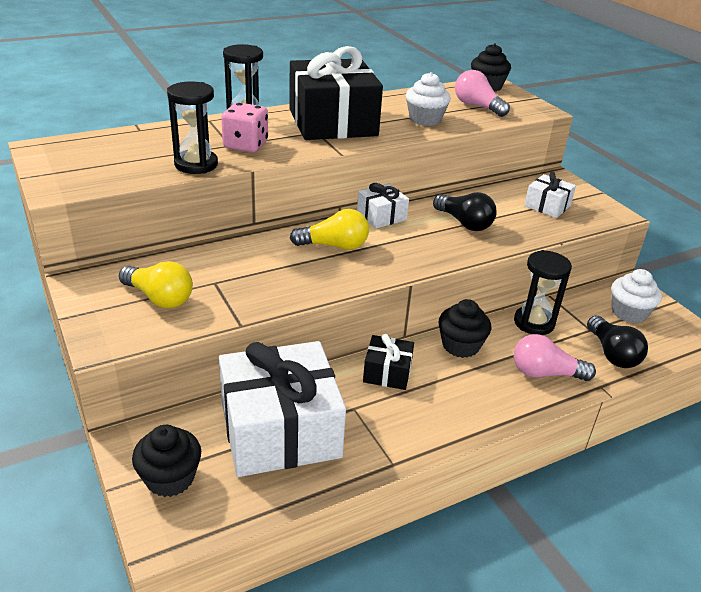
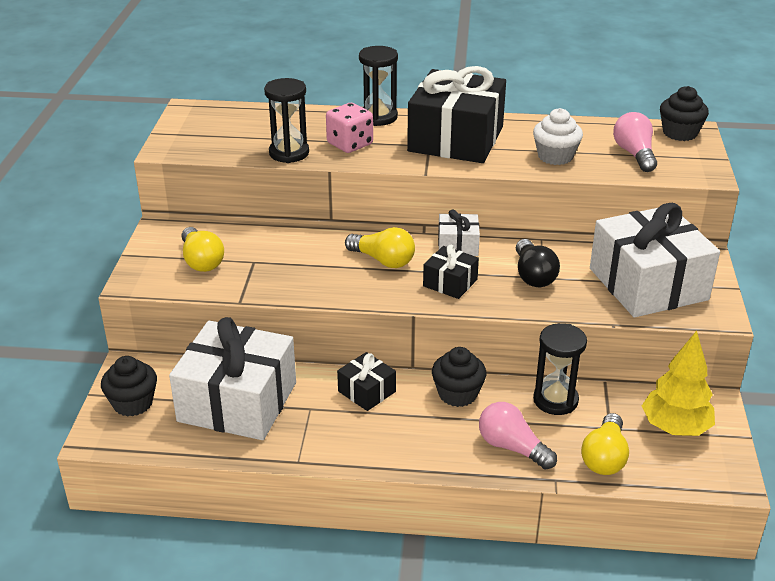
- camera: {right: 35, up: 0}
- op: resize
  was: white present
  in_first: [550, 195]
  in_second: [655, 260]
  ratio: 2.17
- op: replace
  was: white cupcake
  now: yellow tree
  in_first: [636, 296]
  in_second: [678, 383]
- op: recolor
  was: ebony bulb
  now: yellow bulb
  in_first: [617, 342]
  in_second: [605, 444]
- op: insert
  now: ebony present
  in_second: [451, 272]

•••••

WORK TO COMPLETE >> Beginning at the line containing "in_second: [655, 260]", output exactly each line up to and including the last line of the material above.

ANSWER SPACE >>
  in_second: [655, 260]
  ratio: 2.17
- op: replace
  was: white cupcake
  now: yellow tree
  in_first: [636, 296]
  in_second: [678, 383]
- op: recolor
  was: ebony bulb
  now: yellow bulb
  in_first: [617, 342]
  in_second: [605, 444]
- op: insert
  now: ebony present
  in_second: [451, 272]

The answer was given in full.